When you reach the listing, restate it word for word, leaving nothing out.

**Exercise data**.
- - - - - - -

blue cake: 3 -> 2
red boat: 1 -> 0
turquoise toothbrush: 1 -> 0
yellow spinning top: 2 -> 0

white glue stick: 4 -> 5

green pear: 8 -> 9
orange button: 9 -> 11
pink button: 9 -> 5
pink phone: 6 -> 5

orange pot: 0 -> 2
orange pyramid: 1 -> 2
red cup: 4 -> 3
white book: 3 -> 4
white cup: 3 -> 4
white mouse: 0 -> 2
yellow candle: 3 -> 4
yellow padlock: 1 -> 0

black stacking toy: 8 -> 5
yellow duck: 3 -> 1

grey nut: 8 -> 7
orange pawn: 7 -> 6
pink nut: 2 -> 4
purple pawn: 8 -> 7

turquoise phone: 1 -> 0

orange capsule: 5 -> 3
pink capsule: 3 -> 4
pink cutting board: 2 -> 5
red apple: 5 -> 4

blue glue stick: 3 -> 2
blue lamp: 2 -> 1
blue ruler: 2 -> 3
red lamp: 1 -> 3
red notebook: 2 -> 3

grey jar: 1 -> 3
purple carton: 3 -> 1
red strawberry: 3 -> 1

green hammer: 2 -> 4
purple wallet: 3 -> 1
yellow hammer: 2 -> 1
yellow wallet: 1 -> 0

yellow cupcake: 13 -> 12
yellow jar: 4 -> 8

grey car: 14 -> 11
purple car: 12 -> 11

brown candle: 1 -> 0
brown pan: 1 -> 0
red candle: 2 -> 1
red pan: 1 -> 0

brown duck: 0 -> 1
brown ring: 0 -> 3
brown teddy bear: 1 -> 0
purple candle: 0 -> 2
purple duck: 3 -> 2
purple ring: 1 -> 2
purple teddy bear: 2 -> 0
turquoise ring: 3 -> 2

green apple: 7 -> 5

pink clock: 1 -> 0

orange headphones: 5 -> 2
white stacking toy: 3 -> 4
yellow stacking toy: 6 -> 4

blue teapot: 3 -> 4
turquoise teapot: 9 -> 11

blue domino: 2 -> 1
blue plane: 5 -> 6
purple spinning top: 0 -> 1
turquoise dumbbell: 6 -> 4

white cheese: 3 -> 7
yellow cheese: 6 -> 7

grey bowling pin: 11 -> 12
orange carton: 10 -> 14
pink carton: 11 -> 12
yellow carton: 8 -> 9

- - - - - - -

**Task output**.
blue cake: 3 -> 2
red boat: 1 -> 0
turquoise toothbrush: 1 -> 0
yellow spinning top: 2 -> 0

white glue stick: 4 -> 5

green pear: 8 -> 9
orange button: 9 -> 11
pink button: 9 -> 5
pink phone: 6 -> 5

orange pot: 0 -> 2
orange pyramid: 1 -> 2
red cup: 4 -> 3
white book: 3 -> 4
white cup: 3 -> 4
white mouse: 0 -> 2
yellow candle: 3 -> 4
yellow padlock: 1 -> 0

black stacking toy: 8 -> 5
yellow duck: 3 -> 1

grey nut: 8 -> 7
orange pawn: 7 -> 6
pink nut: 2 -> 4
purple pawn: 8 -> 7

turquoise phone: 1 -> 0

orange capsule: 5 -> 3
pink capsule: 3 -> 4
pink cutting board: 2 -> 5
red apple: 5 -> 4

blue glue stick: 3 -> 2
blue lamp: 2 -> 1
blue ruler: 2 -> 3
red lamp: 1 -> 3
red notebook: 2 -> 3

grey jar: 1 -> 3
purple carton: 3 -> 1
red strawberry: 3 -> 1

green hammer: 2 -> 4
purple wallet: 3 -> 1
yellow hammer: 2 -> 1
yellow wallet: 1 -> 0

yellow cupcake: 13 -> 12
yellow jar: 4 -> 8

grey car: 14 -> 11
purple car: 12 -> 11

brown candle: 1 -> 0
brown pan: 1 -> 0
red candle: 2 -> 1
red pan: 1 -> 0

brown duck: 0 -> 1
brown ring: 0 -> 3
brown teddy bear: 1 -> 0
purple candle: 0 -> 2
purple duck: 3 -> 2
purple ring: 1 -> 2
purple teddy bear: 2 -> 0
turquoise ring: 3 -> 2

green apple: 7 -> 5

pink clock: 1 -> 0

orange headphones: 5 -> 2
white stacking toy: 3 -> 4
yellow stacking toy: 6 -> 4

blue teapot: 3 -> 4
turquoise teapot: 9 -> 11

blue domino: 2 -> 1
blue plane: 5 -> 6
purple spinning top: 0 -> 1
turquoise dumbbell: 6 -> 4

white cheese: 3 -> 7
yellow cheese: 6 -> 7

grey bowling pin: 11 -> 12
orange carton: 10 -> 14
pink carton: 11 -> 12
yellow carton: 8 -> 9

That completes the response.